[WORK ITEM]: In your copy of the records, include every word exactly and no pictures.
####
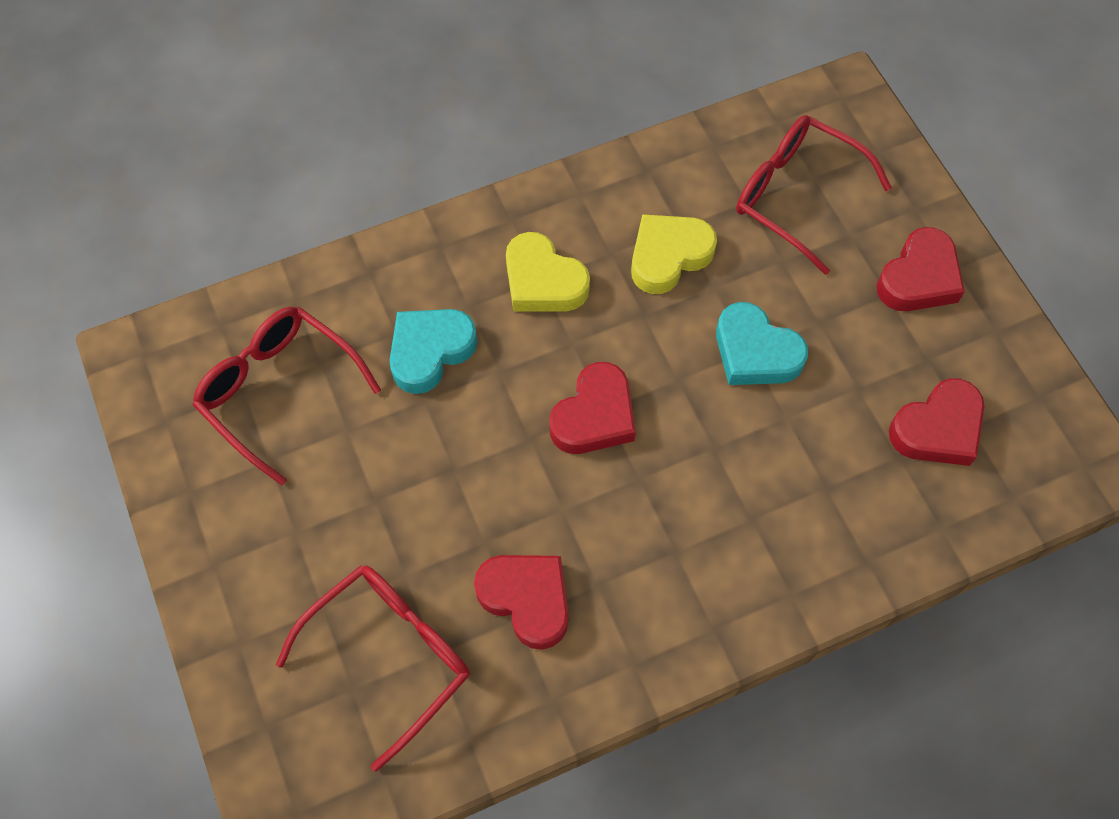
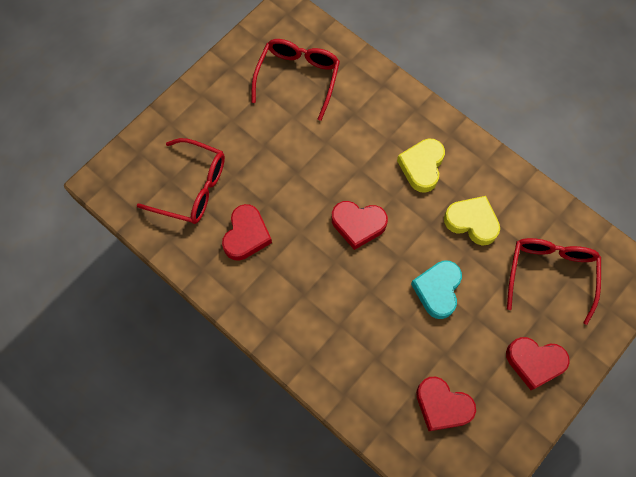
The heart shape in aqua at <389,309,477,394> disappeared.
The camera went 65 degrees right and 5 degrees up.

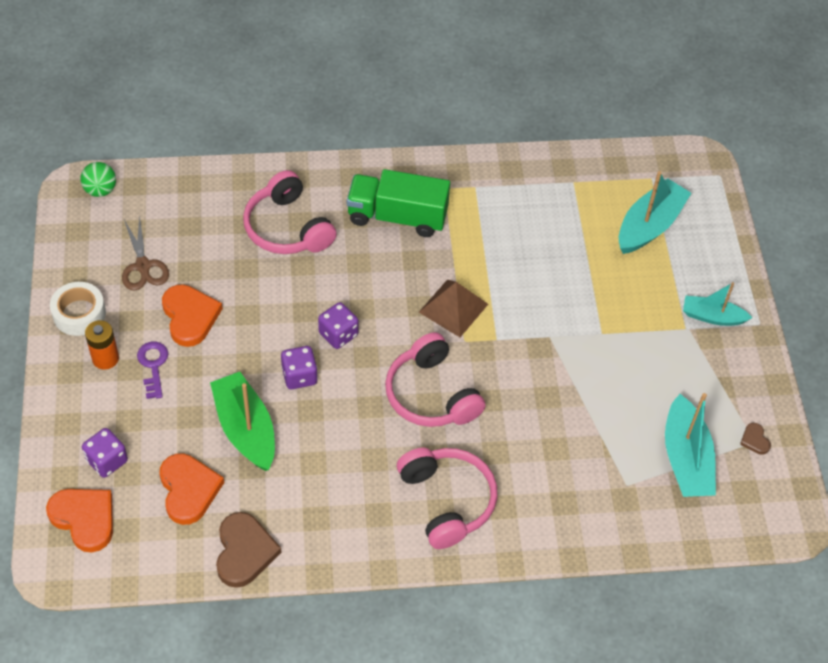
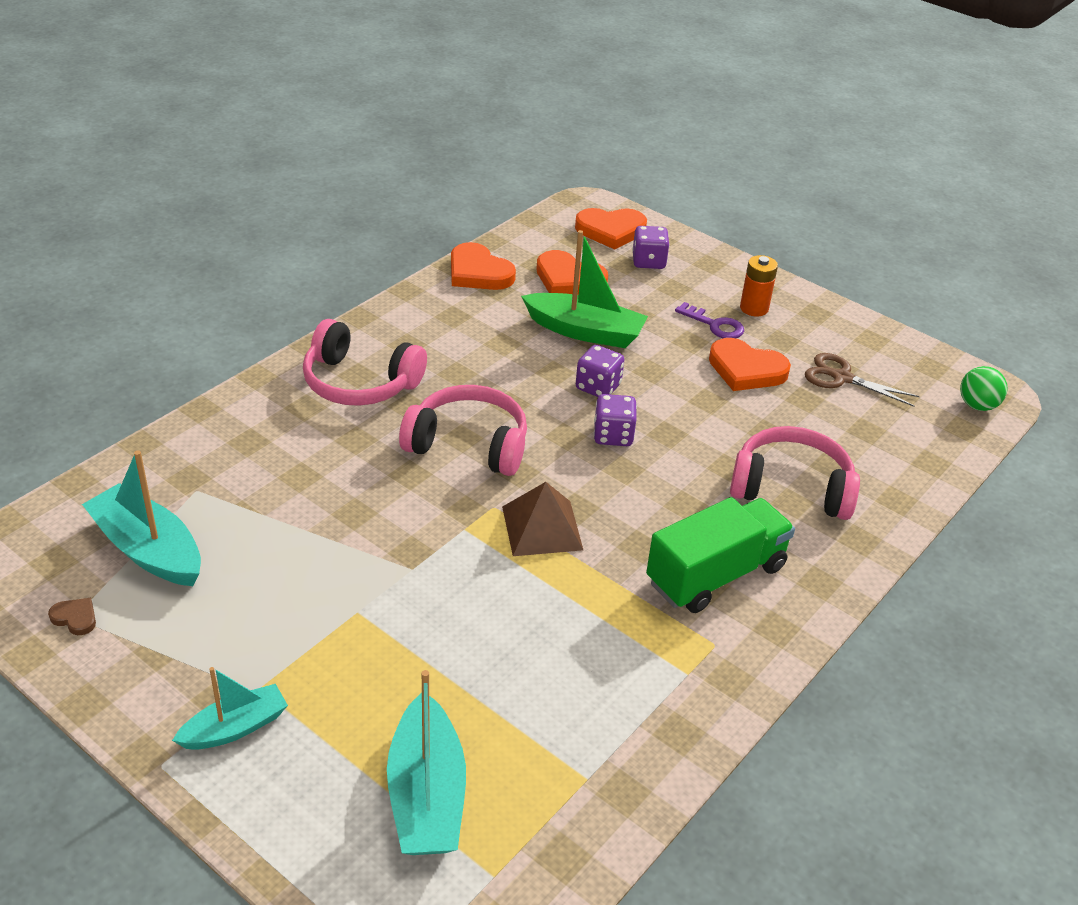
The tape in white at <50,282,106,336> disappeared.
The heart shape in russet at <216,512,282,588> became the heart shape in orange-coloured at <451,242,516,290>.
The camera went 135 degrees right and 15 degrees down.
####
[REPLY TO THE EXERCISE]:
The heart shape in aqua at <389,309,477,394> disappeared.
The camera went 65 degrees right and 5 degrees up.

The tape in white at <50,282,106,336> disappeared.
The heart shape in russet at <216,512,282,588> became the heart shape in orange-coloured at <451,242,516,290>.
The camera went 135 degrees right and 15 degrees down.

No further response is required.